# PROBLEM TO SOLVE
Your copy begins at the line with "swapped: sewing button" and runs through the end of the data below. Set down only those lines exactly, without pictures.

[Object change descriptions]

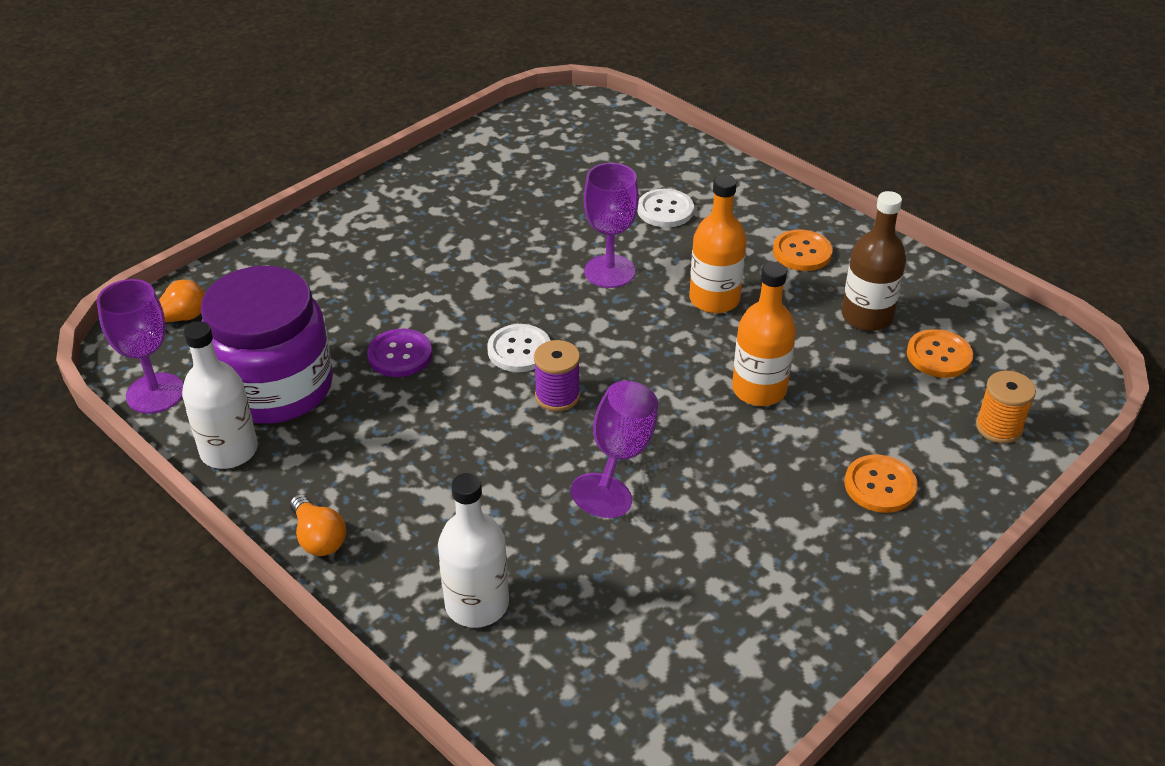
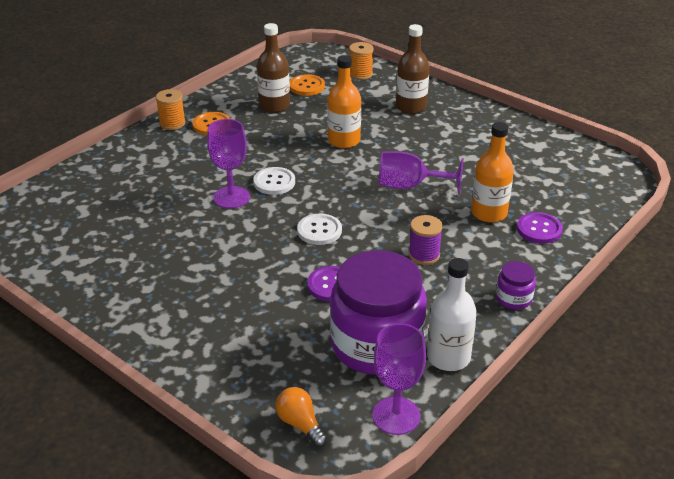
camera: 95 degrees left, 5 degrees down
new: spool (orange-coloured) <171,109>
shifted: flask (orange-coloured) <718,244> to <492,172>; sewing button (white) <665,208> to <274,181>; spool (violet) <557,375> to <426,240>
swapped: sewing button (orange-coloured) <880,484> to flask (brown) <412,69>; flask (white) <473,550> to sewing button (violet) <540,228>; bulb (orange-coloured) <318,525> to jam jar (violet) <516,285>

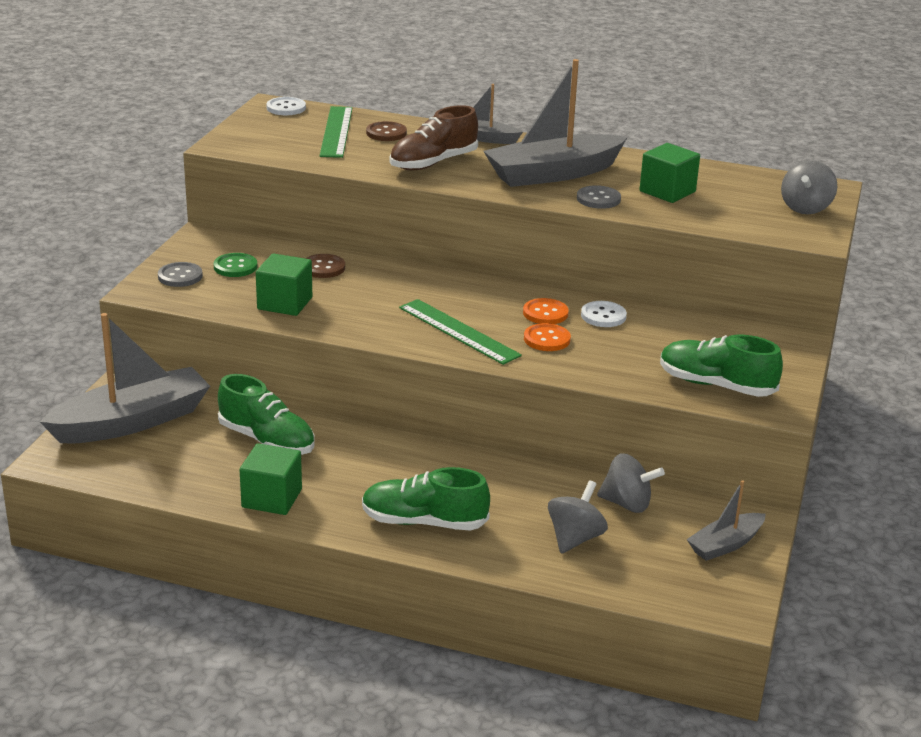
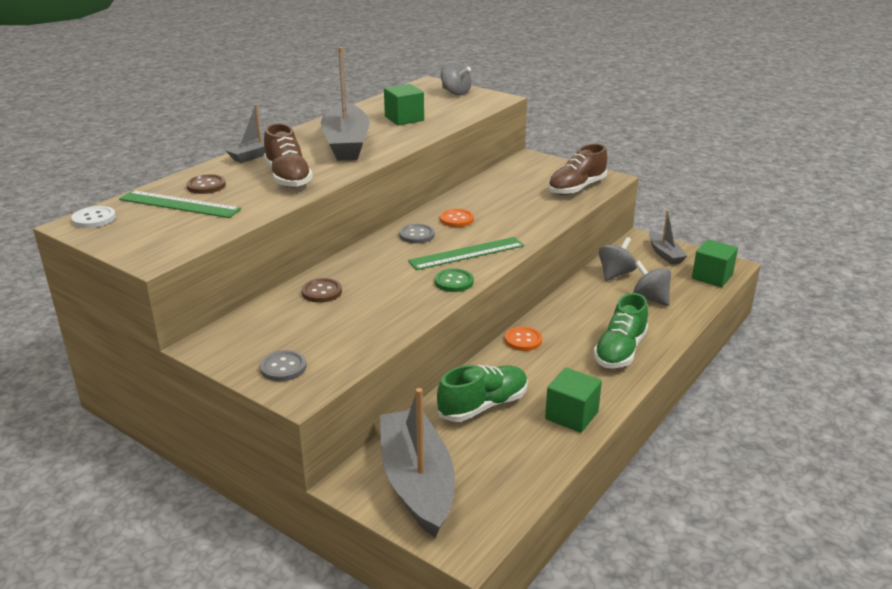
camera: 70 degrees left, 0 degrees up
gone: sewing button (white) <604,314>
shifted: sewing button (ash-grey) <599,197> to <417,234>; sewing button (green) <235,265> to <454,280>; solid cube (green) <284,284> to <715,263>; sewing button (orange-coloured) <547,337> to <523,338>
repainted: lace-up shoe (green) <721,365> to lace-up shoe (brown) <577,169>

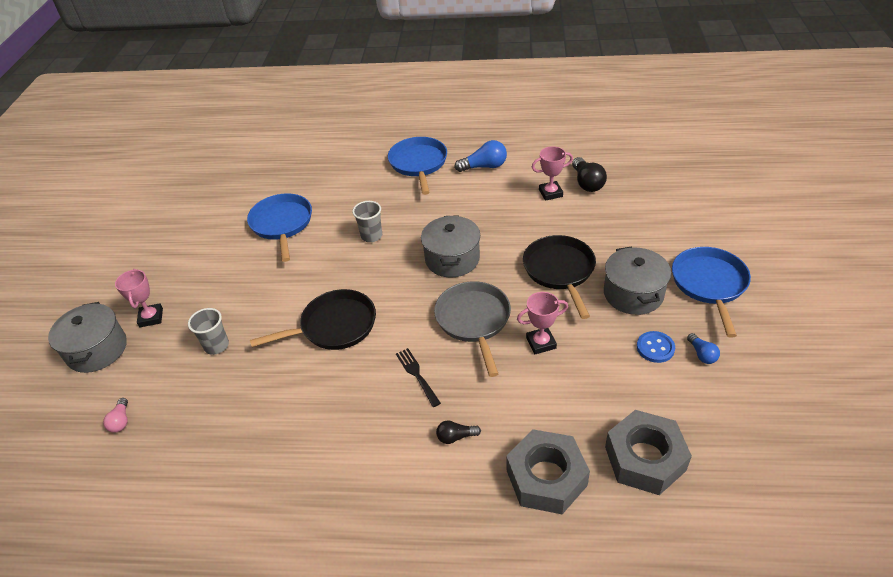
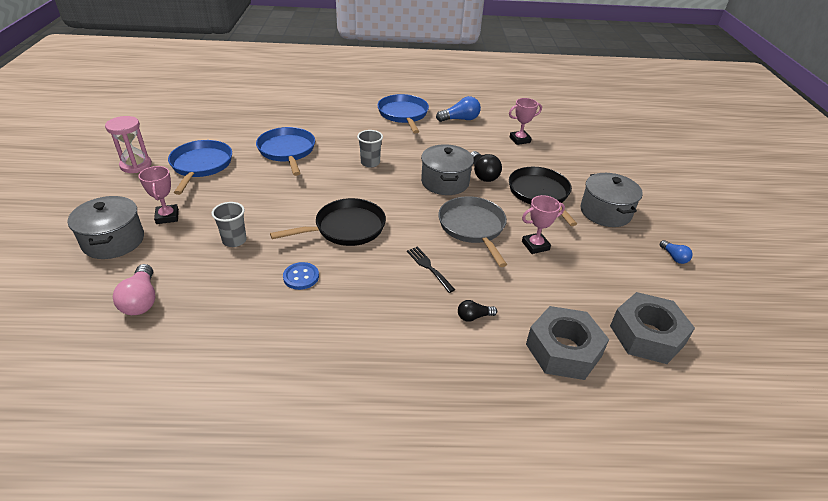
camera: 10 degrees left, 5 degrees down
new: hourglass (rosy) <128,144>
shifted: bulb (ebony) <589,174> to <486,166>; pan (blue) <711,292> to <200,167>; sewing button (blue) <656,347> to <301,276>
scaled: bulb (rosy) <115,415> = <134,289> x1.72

# SOLUTION BELOW
swapped: sewing button (orange-coloured) <880,484> to flask (brown) <412,69>; flask (white) <473,550> to sewing button (violet) <540,228>; bulb (orange-coloured) <318,525> to jam jar (violet) <516,285>

camera: 70 degrees left, 0 degrees up
gone: sewing button (white) <604,314>
shifted: sewing button (ash-grey) <599,197> to <417,234>; sewing button (green) <235,265> to <454,280>; solid cube (green) <284,284> to <715,263>; sewing button (orange-coloured) <547,337> to <523,338>
repainted: lace-up shoe (green) <721,365> to lace-up shoe (brown) <577,169>

camera: 10 degrees left, 5 degrees down
new: hourglass (rosy) <128,144>
shifted: bulb (ebony) <589,174> to <486,166>; pan (blue) <711,292> to <200,167>; sewing button (blue) <656,347> to <301,276>
scaled: bulb (rosy) <115,415> = <134,289> x1.72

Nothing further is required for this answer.